> **Objective**
Collect each line in the items below that contains the string "your", matching case exactly.

[Records for pointing to text and elements]

## begin

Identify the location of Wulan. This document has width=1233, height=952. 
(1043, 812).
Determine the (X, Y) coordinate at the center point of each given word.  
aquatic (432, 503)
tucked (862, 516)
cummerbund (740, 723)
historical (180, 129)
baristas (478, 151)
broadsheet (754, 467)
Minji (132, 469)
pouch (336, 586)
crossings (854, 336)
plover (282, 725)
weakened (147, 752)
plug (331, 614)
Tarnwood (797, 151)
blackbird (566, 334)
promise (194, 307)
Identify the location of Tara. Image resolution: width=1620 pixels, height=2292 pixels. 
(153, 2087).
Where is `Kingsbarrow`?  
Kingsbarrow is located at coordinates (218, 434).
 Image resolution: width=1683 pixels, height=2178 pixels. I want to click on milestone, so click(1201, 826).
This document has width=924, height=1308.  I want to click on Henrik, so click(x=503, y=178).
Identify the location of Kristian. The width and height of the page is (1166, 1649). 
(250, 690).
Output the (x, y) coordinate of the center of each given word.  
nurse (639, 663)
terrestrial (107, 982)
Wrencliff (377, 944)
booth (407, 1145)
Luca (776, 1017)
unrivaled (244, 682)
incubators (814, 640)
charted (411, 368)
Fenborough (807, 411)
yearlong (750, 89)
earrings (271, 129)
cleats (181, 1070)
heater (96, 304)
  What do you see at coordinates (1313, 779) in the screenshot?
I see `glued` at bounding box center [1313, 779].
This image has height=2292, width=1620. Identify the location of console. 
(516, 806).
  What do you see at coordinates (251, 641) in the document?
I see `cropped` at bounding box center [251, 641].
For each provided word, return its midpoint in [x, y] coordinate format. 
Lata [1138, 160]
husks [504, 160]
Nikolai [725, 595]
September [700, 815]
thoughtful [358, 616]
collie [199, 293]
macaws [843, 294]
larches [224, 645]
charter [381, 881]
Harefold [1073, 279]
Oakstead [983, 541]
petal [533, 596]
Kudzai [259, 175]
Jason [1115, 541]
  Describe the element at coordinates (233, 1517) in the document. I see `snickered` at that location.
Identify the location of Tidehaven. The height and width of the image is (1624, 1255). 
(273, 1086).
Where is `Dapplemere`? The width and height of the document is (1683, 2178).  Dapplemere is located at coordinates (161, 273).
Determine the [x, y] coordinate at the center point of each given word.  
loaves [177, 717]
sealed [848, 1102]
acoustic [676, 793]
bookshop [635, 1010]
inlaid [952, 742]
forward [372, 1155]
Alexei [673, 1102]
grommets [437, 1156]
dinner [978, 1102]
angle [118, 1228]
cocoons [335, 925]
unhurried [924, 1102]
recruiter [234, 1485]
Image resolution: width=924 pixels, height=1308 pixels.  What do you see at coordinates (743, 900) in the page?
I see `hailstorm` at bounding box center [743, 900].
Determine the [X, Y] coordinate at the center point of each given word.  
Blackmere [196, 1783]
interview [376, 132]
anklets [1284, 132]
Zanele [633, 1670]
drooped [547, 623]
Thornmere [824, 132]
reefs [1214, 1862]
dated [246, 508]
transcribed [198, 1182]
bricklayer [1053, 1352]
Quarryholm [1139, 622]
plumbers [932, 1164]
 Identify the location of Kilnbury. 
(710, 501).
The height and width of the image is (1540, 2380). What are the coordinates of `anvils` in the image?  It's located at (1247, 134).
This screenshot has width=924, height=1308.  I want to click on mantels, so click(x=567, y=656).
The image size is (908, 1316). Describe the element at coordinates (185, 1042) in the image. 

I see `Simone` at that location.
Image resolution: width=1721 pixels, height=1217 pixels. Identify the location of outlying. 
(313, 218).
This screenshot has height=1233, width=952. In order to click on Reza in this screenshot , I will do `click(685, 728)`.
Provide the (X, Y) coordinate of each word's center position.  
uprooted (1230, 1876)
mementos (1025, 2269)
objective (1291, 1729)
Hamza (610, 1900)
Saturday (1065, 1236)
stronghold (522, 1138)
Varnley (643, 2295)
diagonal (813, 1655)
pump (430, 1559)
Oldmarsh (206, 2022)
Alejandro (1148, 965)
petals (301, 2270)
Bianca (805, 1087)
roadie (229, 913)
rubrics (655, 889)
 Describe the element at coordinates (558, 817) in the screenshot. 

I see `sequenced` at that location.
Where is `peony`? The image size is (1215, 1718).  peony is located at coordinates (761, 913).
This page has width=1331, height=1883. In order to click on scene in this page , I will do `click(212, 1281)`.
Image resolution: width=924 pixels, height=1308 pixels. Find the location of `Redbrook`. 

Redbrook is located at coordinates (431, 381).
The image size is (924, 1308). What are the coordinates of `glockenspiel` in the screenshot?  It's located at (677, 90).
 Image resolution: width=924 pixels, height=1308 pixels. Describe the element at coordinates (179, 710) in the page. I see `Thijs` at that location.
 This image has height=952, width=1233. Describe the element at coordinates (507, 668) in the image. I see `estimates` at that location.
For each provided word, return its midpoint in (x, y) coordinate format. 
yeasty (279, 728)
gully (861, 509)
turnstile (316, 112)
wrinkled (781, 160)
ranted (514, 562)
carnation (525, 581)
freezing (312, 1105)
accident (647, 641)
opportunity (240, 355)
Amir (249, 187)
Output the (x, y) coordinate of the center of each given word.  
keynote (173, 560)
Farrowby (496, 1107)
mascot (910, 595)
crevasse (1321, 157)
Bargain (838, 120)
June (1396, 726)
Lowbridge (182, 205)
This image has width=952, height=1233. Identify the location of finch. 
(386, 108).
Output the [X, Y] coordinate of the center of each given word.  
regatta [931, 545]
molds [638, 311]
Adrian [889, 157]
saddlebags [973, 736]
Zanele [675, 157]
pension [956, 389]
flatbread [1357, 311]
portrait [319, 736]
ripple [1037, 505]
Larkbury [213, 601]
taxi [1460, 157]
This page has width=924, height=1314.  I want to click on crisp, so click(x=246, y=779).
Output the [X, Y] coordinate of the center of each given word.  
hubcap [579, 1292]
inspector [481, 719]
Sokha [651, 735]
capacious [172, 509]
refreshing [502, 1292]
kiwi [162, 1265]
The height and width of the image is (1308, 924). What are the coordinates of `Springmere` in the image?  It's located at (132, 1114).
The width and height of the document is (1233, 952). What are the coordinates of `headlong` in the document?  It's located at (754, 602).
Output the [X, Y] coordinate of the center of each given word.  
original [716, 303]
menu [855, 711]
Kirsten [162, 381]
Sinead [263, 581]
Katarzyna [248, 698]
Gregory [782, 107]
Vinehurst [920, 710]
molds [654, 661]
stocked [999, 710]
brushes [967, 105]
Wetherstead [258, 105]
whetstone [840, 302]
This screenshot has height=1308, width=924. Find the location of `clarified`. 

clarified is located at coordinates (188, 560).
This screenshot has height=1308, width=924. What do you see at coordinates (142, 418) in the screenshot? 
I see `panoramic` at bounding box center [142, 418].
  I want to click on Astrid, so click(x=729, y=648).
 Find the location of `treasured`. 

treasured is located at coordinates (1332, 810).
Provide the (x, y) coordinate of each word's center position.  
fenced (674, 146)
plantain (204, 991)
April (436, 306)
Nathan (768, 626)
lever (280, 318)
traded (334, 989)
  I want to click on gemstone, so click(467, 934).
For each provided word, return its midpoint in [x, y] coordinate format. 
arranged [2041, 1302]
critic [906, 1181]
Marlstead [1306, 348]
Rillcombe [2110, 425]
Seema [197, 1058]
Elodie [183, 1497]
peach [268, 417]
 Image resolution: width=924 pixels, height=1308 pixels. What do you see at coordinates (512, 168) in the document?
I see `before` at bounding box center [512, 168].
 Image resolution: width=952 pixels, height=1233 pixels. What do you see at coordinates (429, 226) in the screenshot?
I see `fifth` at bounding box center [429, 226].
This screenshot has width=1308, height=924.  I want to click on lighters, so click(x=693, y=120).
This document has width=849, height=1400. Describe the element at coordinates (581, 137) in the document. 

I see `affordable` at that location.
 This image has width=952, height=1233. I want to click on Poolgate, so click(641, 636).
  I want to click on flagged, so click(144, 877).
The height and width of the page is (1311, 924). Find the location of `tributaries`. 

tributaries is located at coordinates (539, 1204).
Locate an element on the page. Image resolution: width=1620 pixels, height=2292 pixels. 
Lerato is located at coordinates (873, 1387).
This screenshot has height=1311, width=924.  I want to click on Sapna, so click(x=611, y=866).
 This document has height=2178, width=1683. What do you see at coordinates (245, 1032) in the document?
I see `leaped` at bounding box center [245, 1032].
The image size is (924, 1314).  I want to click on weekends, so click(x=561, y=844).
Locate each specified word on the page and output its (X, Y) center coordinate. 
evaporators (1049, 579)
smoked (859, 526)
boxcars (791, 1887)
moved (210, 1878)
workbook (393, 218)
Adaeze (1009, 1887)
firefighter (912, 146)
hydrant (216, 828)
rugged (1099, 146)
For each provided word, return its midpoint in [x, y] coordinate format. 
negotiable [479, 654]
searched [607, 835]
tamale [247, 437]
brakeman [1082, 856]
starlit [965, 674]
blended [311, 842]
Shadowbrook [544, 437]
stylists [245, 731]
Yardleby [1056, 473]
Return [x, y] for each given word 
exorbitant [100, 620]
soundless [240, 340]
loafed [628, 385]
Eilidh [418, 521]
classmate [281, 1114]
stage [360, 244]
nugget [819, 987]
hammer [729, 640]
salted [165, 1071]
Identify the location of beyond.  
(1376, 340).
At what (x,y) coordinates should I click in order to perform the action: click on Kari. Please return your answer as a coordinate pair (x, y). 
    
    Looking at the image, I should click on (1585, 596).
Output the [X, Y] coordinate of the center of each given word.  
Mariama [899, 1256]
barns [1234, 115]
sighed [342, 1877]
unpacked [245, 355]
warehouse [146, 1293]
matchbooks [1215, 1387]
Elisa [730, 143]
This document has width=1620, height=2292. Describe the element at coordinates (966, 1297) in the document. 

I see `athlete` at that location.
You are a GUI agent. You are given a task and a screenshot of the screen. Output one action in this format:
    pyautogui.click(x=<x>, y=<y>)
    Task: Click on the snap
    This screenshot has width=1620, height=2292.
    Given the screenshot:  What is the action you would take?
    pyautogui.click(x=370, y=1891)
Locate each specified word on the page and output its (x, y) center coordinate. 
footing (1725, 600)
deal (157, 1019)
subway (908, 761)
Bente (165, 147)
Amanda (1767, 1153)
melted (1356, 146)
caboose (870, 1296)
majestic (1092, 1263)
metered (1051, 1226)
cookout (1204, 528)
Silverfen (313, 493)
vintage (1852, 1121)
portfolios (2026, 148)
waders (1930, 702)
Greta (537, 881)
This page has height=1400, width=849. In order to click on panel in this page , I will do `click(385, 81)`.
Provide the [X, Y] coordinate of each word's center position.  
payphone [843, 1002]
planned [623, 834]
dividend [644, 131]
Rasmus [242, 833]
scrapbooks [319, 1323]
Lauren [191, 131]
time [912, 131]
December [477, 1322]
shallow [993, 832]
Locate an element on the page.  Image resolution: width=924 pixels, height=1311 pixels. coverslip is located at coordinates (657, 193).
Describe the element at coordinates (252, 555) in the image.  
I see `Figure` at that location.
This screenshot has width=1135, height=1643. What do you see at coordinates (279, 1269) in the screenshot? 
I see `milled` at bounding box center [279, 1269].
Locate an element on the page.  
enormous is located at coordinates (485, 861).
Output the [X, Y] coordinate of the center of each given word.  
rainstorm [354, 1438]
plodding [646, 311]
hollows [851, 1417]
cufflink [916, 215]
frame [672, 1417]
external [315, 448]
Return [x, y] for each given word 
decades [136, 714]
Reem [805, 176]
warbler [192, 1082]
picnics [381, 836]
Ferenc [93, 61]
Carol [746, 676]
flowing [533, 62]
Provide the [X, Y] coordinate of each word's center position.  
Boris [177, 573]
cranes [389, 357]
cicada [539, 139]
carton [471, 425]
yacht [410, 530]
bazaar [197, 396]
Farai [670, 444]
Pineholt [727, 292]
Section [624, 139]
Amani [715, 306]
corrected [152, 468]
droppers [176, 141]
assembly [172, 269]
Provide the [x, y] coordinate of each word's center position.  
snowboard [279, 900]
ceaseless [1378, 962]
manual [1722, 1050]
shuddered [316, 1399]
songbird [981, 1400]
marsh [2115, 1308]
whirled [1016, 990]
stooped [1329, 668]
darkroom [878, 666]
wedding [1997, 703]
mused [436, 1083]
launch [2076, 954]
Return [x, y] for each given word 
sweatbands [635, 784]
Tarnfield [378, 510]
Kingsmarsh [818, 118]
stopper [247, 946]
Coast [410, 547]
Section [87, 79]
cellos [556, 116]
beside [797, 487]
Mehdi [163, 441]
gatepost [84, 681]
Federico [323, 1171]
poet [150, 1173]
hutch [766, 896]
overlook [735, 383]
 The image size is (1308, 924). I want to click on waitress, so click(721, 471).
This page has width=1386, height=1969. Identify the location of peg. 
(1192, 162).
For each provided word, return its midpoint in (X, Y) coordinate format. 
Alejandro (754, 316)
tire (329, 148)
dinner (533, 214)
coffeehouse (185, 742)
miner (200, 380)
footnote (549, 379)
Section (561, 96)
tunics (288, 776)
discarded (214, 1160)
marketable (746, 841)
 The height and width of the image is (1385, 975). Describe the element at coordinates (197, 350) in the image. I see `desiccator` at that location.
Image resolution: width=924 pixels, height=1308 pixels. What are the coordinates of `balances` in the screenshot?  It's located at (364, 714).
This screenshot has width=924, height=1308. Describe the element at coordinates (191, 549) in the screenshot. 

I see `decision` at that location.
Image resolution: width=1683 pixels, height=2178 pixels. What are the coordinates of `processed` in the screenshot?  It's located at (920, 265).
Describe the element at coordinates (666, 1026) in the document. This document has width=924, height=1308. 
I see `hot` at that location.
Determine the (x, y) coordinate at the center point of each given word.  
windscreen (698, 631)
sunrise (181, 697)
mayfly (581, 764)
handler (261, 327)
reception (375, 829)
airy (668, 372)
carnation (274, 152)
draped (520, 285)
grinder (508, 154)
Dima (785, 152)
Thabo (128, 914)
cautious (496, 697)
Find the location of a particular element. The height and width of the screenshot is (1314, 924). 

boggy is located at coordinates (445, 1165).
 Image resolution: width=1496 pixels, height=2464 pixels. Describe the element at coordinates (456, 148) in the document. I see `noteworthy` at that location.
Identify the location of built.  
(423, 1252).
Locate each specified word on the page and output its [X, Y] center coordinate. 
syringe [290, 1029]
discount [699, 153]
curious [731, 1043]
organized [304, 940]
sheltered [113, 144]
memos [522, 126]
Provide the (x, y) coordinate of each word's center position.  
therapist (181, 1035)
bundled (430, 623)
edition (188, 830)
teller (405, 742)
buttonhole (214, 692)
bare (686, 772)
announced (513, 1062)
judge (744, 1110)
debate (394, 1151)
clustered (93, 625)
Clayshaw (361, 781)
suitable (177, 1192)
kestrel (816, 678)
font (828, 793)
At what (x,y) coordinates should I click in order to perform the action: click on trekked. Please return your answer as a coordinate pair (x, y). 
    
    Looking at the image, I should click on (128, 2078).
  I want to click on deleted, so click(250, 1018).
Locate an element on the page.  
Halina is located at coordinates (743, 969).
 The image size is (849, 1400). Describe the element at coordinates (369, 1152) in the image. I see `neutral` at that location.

## end

> **Written reply**
At what (x,y) coordinates should I click in order to perform the action: click on Kari. Please return your answer as a coordinate pair (x, y). 
At what (x,y) coordinates should I click in order to perform the action: click on trekked. Please return your answer as a coordinate pair (x, y). 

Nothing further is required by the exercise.